Image change detection data:
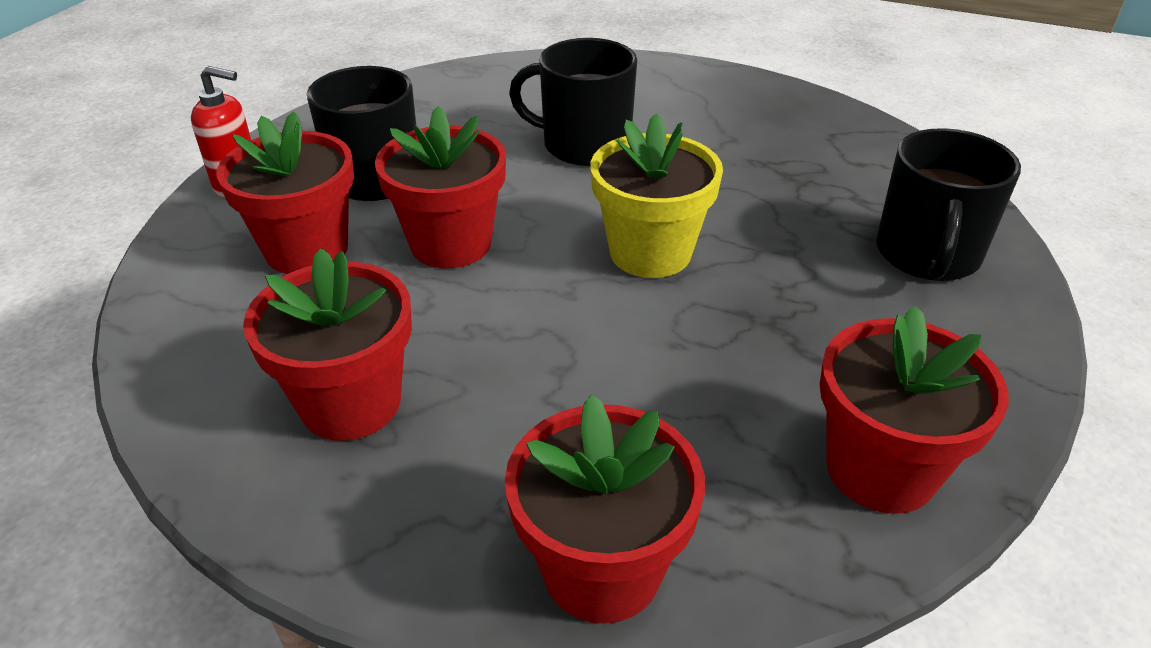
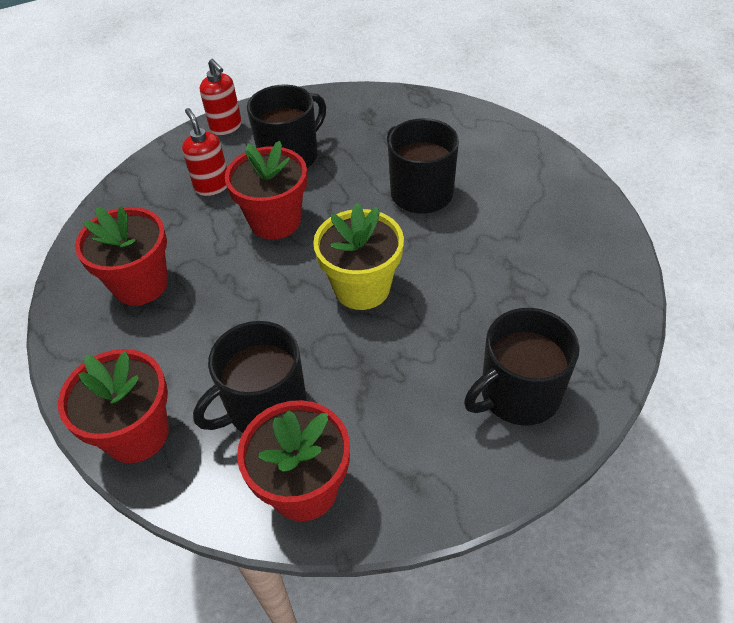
camera: 45 degrees right, 10 degrees up
(307, 250) = (212, 186): red flower pot -> red soap dispenser
(716, 424) = (265, 406): none -> black mug

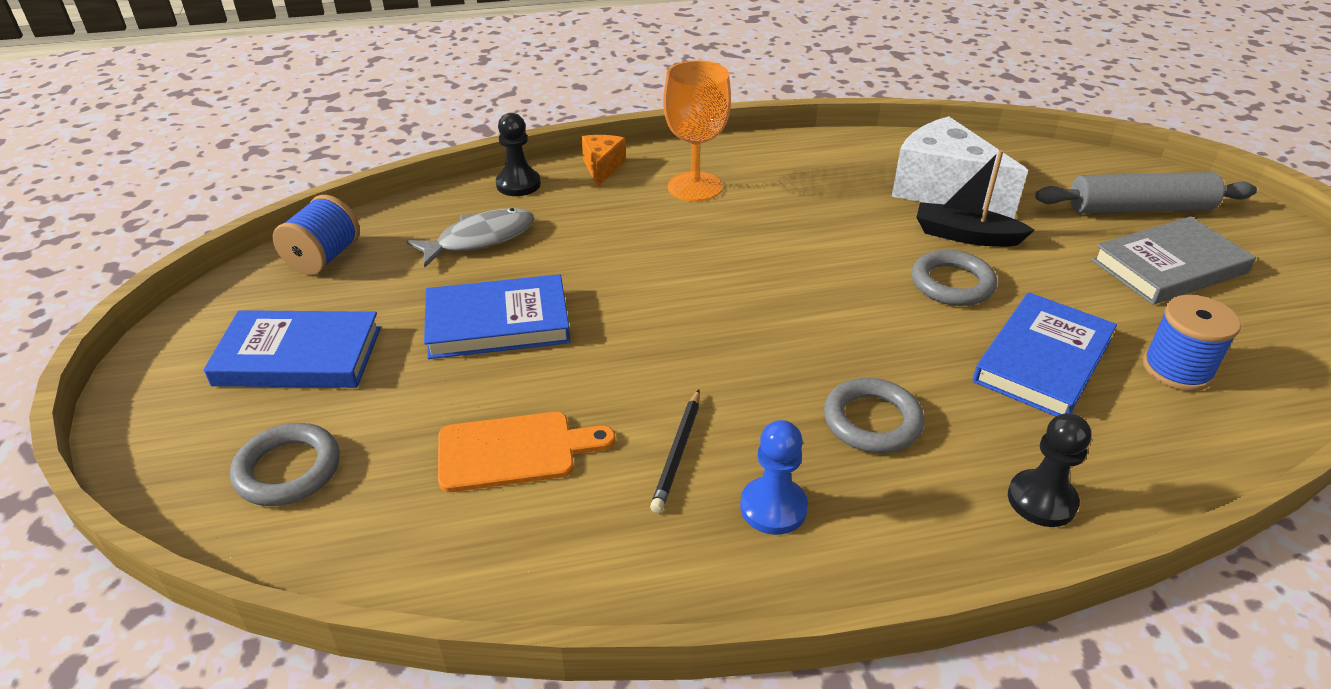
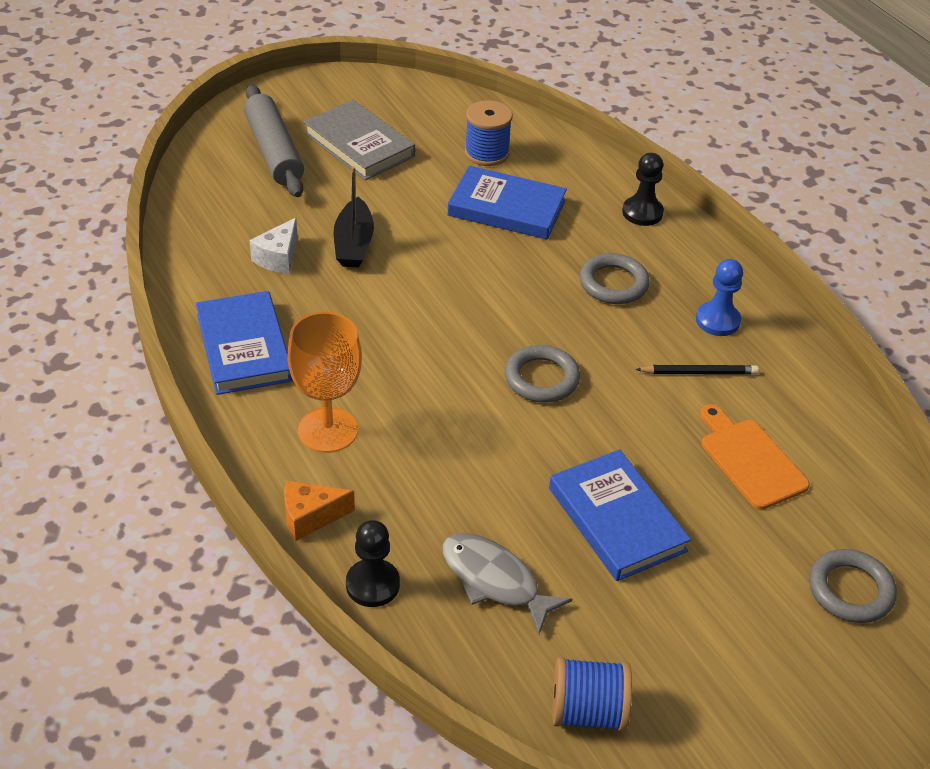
camera: 110 degrees left, 5 degrees up
(298, 356) = (736, 652): blue book -> blue book (244, 347)
(943, 190) = (278, 258): white cheese -> white cheese, size x0.51
(952, 283) = (430, 250): grey ring -> grey ring (541, 378)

TASK OBJECTIVE: Begin with the line that contains "(943, 190) = (278, 258): white" and set down each line exactly until the records above end, including the final line.

YOUR RESPONSE:
(943, 190) = (278, 258): white cheese -> white cheese, size x0.51
(952, 283) = (430, 250): grey ring -> grey ring (541, 378)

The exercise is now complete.